--- What is needed ---
From the material below, retype exactly the lines that begin at the line with "gray rectangle: (87, 77) -> (46, 78), moved" and end after the line with "red rectangle: (34, 156)"; pictures stay out of the copy.
───── Provided information ─────
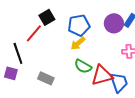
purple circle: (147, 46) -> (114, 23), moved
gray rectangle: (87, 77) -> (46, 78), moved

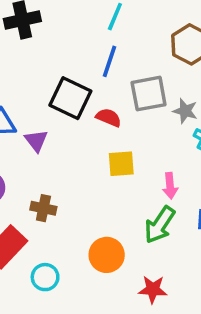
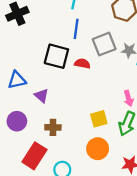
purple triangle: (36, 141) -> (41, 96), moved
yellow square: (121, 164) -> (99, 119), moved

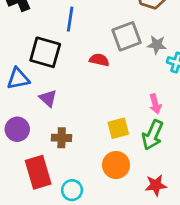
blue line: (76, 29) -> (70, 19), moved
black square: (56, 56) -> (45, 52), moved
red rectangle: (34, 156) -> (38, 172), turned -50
─────
───── Provided information ─────
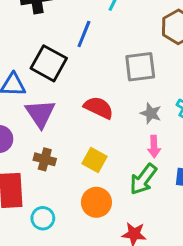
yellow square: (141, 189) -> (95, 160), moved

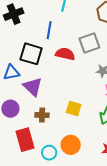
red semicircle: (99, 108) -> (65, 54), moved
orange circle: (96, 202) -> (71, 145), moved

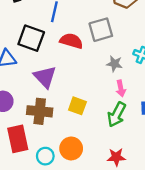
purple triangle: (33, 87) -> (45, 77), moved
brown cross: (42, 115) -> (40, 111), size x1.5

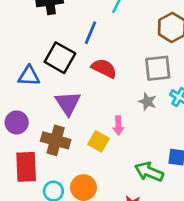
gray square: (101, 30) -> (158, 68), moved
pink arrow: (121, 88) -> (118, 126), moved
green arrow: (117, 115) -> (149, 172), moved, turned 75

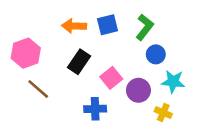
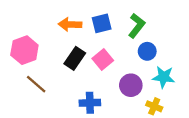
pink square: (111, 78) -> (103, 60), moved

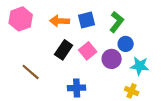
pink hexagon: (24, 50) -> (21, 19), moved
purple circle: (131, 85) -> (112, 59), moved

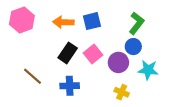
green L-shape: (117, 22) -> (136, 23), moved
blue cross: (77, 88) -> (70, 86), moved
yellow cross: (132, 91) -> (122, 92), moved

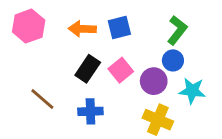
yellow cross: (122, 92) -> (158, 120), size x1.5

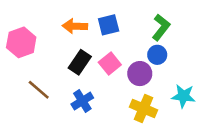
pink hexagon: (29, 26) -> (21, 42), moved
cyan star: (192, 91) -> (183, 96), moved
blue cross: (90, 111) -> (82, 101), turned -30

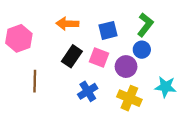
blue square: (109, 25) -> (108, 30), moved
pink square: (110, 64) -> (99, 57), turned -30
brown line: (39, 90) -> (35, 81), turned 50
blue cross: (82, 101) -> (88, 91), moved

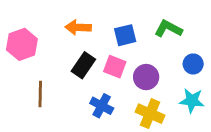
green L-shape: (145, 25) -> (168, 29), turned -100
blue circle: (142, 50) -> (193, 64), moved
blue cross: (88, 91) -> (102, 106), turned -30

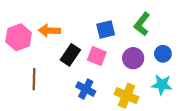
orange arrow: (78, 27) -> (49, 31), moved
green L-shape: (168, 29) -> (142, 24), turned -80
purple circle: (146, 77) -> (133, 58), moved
─────
--- Solved exercise ---
gray rectangle: (87, 77) -> (46, 78), moved

purple triangle: (36, 141) -> (41, 96), moved
yellow square: (121, 164) -> (99, 119), moved

blue line: (76, 29) -> (70, 19), moved
black square: (56, 56) -> (45, 52), moved
red rectangle: (34, 156) -> (38, 172), turned -50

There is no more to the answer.